AIM:
Find and copy each line of the material that contains the word "major". Matching is case-sensitive.

ENTRIES:
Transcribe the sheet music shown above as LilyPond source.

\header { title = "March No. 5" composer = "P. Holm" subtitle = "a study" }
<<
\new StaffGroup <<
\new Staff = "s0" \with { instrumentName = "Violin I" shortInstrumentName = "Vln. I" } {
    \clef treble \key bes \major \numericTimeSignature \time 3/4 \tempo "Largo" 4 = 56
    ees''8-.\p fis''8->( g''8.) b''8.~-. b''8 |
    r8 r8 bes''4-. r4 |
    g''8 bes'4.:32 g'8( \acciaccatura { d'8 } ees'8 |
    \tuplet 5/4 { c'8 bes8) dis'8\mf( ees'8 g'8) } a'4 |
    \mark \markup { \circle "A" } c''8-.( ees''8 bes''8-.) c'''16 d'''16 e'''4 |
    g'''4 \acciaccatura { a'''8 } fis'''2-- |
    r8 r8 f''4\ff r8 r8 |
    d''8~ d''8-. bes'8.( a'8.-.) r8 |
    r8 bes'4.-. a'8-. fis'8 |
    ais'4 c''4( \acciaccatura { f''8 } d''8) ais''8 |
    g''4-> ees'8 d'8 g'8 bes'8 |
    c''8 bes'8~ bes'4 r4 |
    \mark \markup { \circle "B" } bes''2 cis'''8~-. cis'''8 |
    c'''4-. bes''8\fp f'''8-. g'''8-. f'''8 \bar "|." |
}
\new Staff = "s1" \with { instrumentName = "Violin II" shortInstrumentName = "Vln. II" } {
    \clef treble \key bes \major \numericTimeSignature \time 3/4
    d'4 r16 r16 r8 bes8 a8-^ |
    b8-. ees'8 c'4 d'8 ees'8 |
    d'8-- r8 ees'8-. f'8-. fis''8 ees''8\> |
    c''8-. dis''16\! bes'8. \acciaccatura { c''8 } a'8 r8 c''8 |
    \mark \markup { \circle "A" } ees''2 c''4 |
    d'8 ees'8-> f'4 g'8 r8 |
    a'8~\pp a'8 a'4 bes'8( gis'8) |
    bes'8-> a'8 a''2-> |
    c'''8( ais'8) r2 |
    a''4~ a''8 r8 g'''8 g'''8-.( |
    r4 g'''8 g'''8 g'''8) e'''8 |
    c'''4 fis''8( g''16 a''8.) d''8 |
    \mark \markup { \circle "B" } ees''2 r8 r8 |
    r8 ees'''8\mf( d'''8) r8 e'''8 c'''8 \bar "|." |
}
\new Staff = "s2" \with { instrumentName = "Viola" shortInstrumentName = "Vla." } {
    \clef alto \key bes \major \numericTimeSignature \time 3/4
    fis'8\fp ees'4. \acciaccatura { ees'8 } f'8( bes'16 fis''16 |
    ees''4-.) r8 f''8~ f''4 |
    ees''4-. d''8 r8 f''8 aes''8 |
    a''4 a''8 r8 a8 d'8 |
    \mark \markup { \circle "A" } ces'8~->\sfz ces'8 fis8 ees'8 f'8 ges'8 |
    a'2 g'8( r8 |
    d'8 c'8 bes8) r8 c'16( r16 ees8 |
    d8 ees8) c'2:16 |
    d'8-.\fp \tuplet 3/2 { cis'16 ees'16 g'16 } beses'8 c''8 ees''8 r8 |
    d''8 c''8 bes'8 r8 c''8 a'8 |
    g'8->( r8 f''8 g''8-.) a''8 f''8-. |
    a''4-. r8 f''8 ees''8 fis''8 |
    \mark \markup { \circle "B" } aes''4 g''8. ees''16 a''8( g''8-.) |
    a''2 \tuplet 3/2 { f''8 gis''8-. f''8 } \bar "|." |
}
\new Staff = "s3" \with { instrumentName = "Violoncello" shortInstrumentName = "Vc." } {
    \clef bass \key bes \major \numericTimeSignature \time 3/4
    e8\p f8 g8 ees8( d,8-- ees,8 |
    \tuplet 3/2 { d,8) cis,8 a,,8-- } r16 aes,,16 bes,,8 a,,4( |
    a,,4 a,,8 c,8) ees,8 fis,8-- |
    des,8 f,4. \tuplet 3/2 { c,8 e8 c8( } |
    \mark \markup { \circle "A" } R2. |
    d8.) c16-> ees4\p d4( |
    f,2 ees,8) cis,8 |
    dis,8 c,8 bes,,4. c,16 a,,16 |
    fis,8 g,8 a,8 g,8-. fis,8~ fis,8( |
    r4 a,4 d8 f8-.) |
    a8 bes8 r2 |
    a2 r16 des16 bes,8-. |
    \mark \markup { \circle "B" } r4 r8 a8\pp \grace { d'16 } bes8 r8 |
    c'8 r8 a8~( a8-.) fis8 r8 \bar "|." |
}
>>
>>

WORKED ANSWER:
    \clef treble \key bes \major \numericTimeSignature \time 3/4 \tempo "Largo" 4 = 56
    \clef treble \key bes \major \numericTimeSignature \time 3/4
    \clef alto \key bes \major \numericTimeSignature \time 3/4
    \clef bass \key bes \major \numericTimeSignature \time 3/4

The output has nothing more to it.